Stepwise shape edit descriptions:
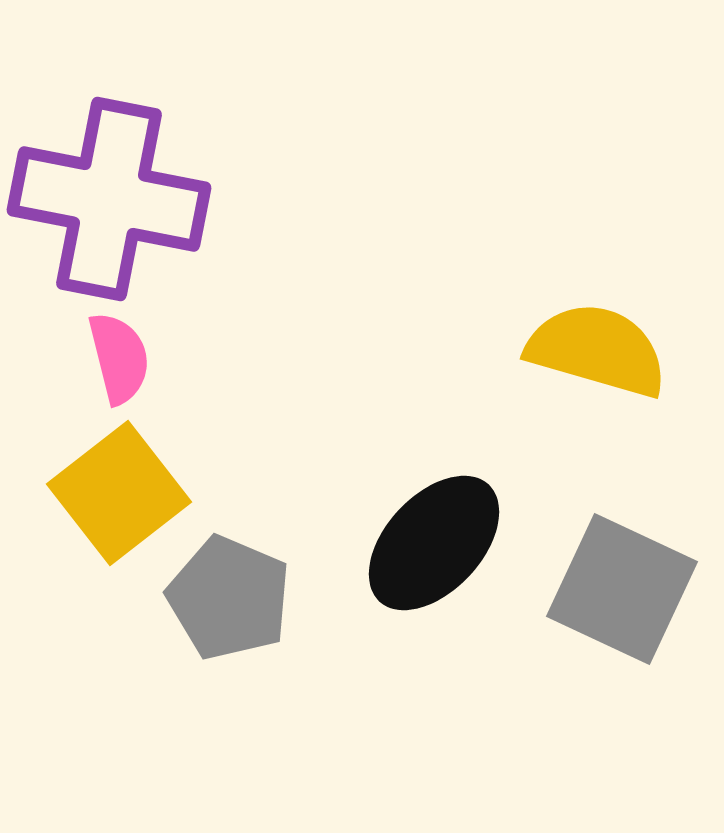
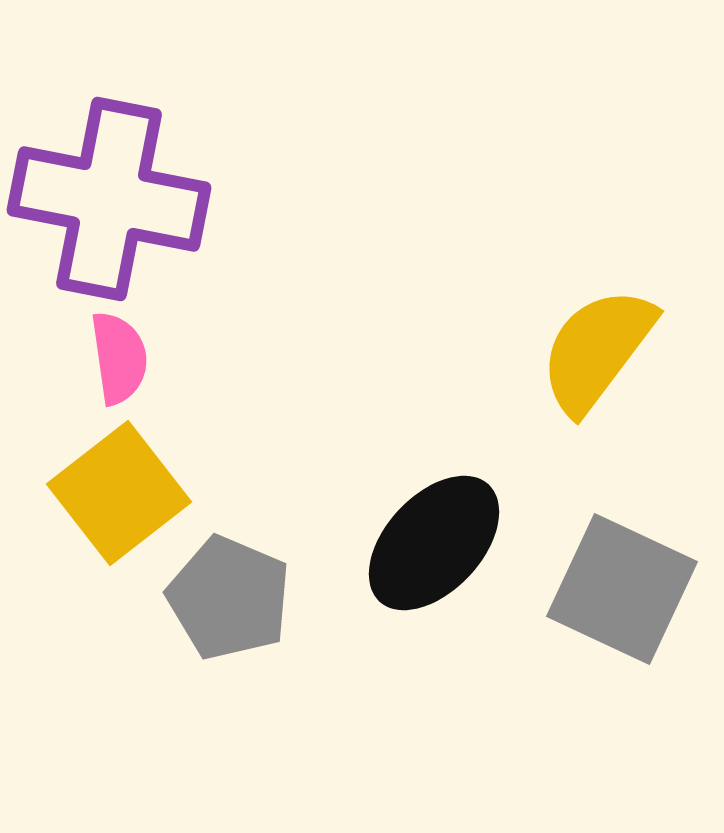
yellow semicircle: rotated 69 degrees counterclockwise
pink semicircle: rotated 6 degrees clockwise
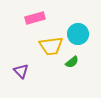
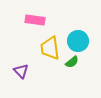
pink rectangle: moved 2 px down; rotated 24 degrees clockwise
cyan circle: moved 7 px down
yellow trapezoid: moved 1 px left, 2 px down; rotated 90 degrees clockwise
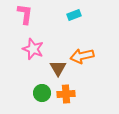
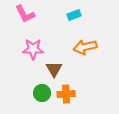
pink L-shape: rotated 145 degrees clockwise
pink star: rotated 20 degrees counterclockwise
orange arrow: moved 3 px right, 9 px up
brown triangle: moved 4 px left, 1 px down
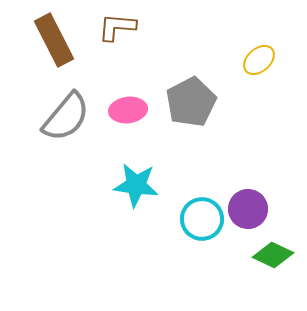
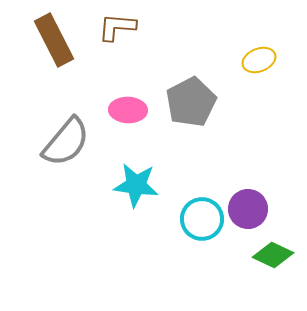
yellow ellipse: rotated 20 degrees clockwise
pink ellipse: rotated 9 degrees clockwise
gray semicircle: moved 25 px down
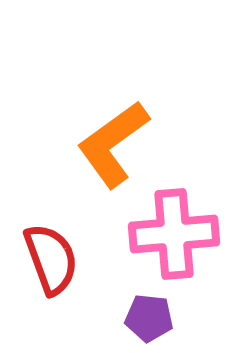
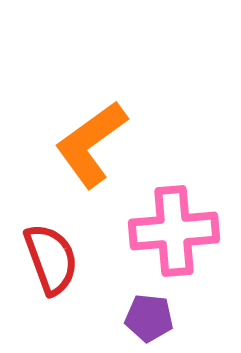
orange L-shape: moved 22 px left
pink cross: moved 3 px up
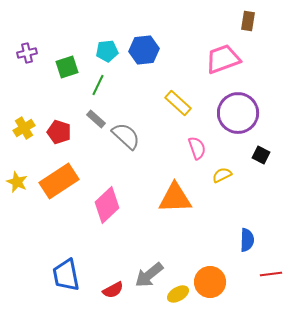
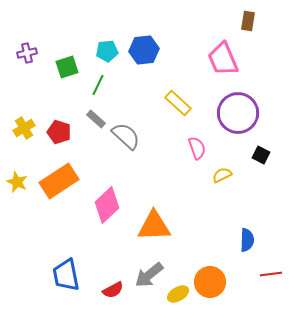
pink trapezoid: rotated 93 degrees counterclockwise
orange triangle: moved 21 px left, 28 px down
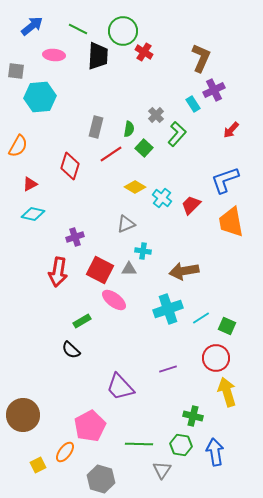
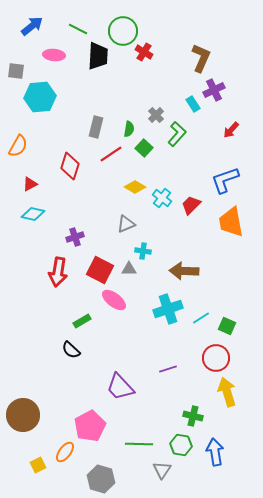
brown arrow at (184, 271): rotated 12 degrees clockwise
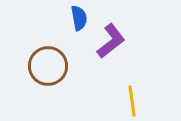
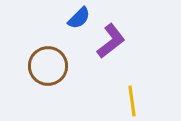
blue semicircle: rotated 55 degrees clockwise
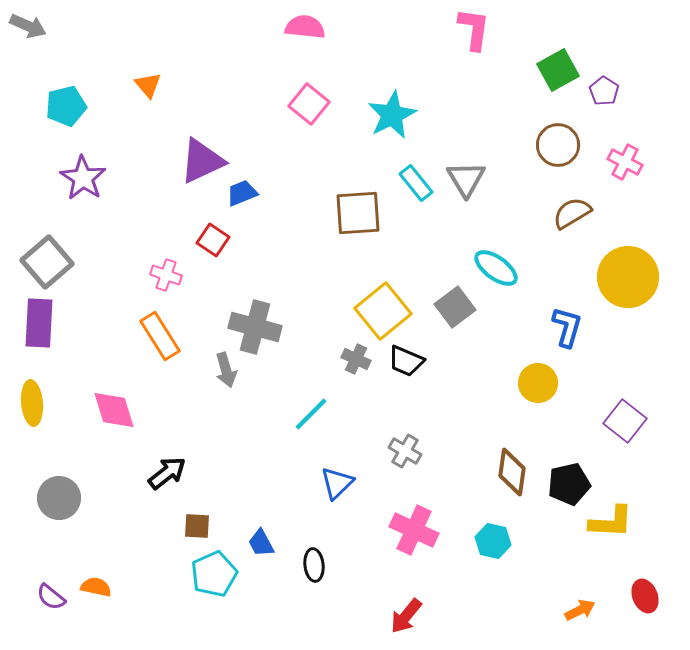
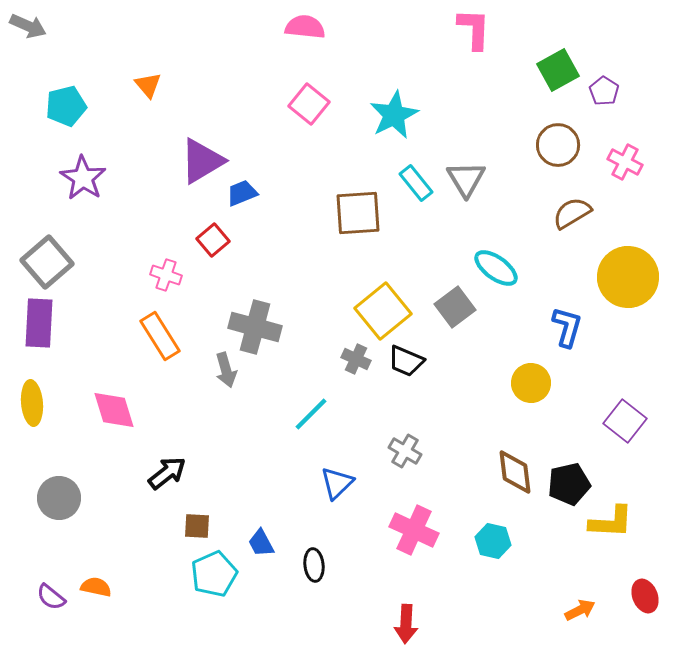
pink L-shape at (474, 29): rotated 6 degrees counterclockwise
cyan star at (392, 115): moved 2 px right
purple triangle at (202, 161): rotated 6 degrees counterclockwise
red square at (213, 240): rotated 16 degrees clockwise
yellow circle at (538, 383): moved 7 px left
brown diamond at (512, 472): moved 3 px right; rotated 15 degrees counterclockwise
red arrow at (406, 616): moved 8 px down; rotated 36 degrees counterclockwise
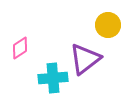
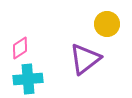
yellow circle: moved 1 px left, 1 px up
cyan cross: moved 25 px left, 1 px down
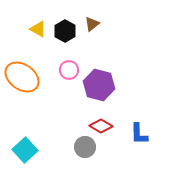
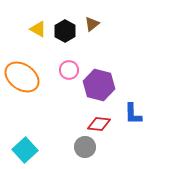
red diamond: moved 2 px left, 2 px up; rotated 25 degrees counterclockwise
blue L-shape: moved 6 px left, 20 px up
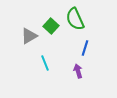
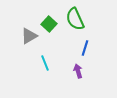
green square: moved 2 px left, 2 px up
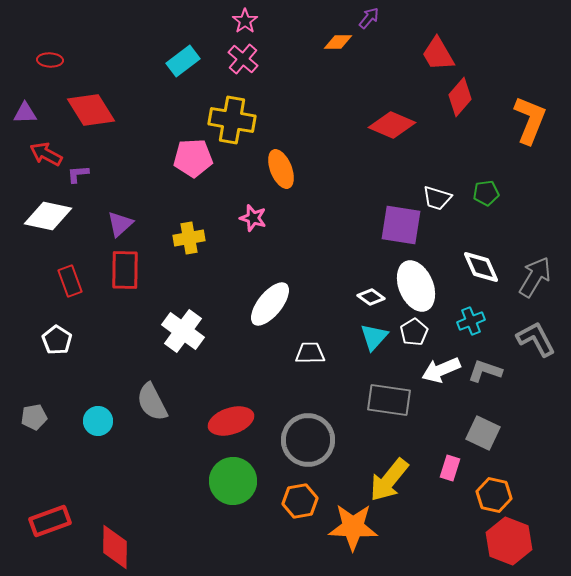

## Problem requirements
Nothing but an exact repeat of the records, pictures excluded, belongs in the answer.

## Answer to this problem
yellow semicircle: rotated 69 degrees counterclockwise
pink semicircle: rotated 6 degrees clockwise
pink rectangle: moved 2 px down; rotated 24 degrees clockwise
cyan circle: moved 7 px down
yellow trapezoid: moved 1 px left, 2 px down; rotated 90 degrees clockwise
pink L-shape: rotated 145 degrees clockwise
pink star: rotated 20 degrees counterclockwise
orange arrow: moved 3 px right, 9 px up
brown triangle: moved 4 px left, 1 px down
yellow ellipse: rotated 20 degrees clockwise
pink ellipse: rotated 9 degrees clockwise
gray semicircle: moved 25 px down
orange L-shape: moved 22 px left
pink cross: moved 3 px up
pink trapezoid: rotated 93 degrees counterclockwise
orange triangle: moved 21 px left, 28 px down
brown arrow at (184, 271): rotated 12 degrees clockwise
blue semicircle: rotated 55 degrees clockwise
pink L-shape at (474, 29): rotated 6 degrees counterclockwise
cyan star at (392, 115): moved 2 px right
purple triangle at (202, 161): rotated 6 degrees counterclockwise
red square at (213, 240): rotated 16 degrees clockwise
yellow circle at (538, 383): moved 7 px left
brown diamond at (512, 472): moved 3 px right; rotated 15 degrees counterclockwise
red arrow at (406, 616): moved 8 px down; rotated 36 degrees counterclockwise
yellow circle: moved 1 px left, 1 px up
cyan cross: moved 25 px left, 1 px down
red diamond: moved 2 px left, 2 px up; rotated 25 degrees counterclockwise
blue L-shape: moved 6 px left, 20 px up
green square: moved 2 px left, 2 px up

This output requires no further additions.